=== Begin Enclosure ===

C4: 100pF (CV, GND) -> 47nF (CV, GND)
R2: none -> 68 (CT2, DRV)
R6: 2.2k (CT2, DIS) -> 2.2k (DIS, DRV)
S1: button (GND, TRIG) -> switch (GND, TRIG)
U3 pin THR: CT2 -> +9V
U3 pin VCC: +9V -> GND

=== End Enclosure ===

* _PROBLEM TO WORK ON_
All of the entries are to be set down again without alteration.

* _TASK RESPONSE_
C4: 100pF (CV, GND) -> 47nF (CV, GND)
R2: none -> 68 (CT2, DRV)
R6: 2.2k (CT2, DIS) -> 2.2k (DIS, DRV)
S1: button (GND, TRIG) -> switch (GND, TRIG)
U3 pin THR: CT2 -> +9V
U3 pin VCC: +9V -> GND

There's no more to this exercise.